*Data section:*
▬▬▬▬▬▬
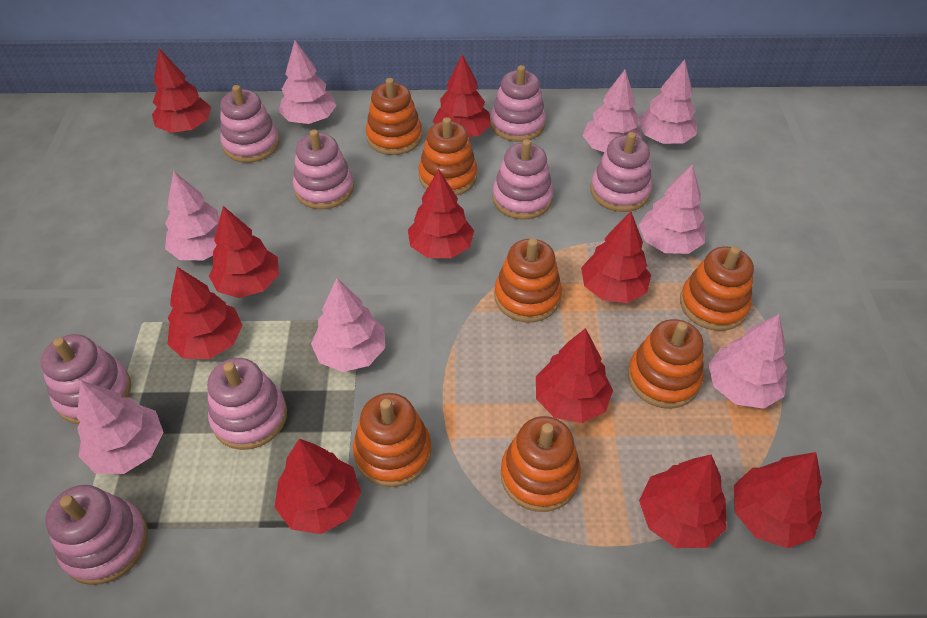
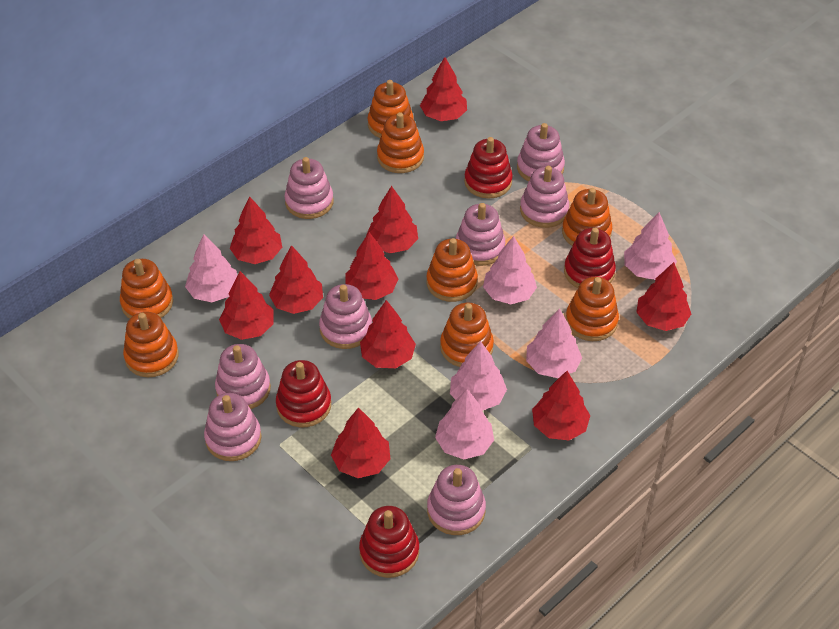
orange stacking toy: 7 -> 8
pink tree: 8 -> 6
red stacking toy: 0 -> 4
▬▬▬▬▬▬
*Your task:* Copy out every line above, word for word, minus images.

*Output of the exercise:*
orange stacking toy: 7 -> 8
pink tree: 8 -> 6
red stacking toy: 0 -> 4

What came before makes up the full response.